>>>
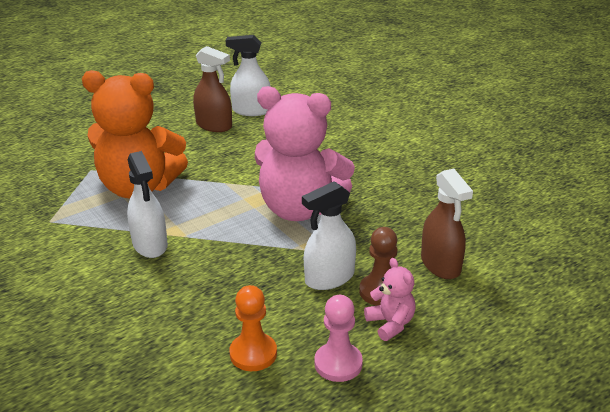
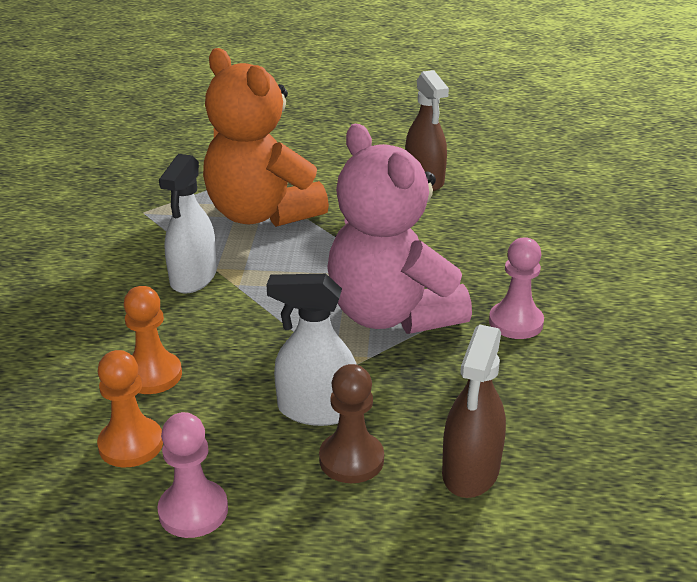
camera: 40 degrees right, 0 degrees up
(209, 311) = (152, 375): none -> orange pawn
(251, 111) = (489, 179): white spray bottle -> none
(367, 183) = (515, 322): none -> pink pawn
(390, 324) = (310, 504): pink teddy bear -> none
<<<
Write out exactly, and only, each line from the one with "(251, 111) = (489, 179): white" down to the last line of the records above.

(251, 111) = (489, 179): white spray bottle -> none
(367, 183) = (515, 322): none -> pink pawn
(390, 324) = (310, 504): pink teddy bear -> none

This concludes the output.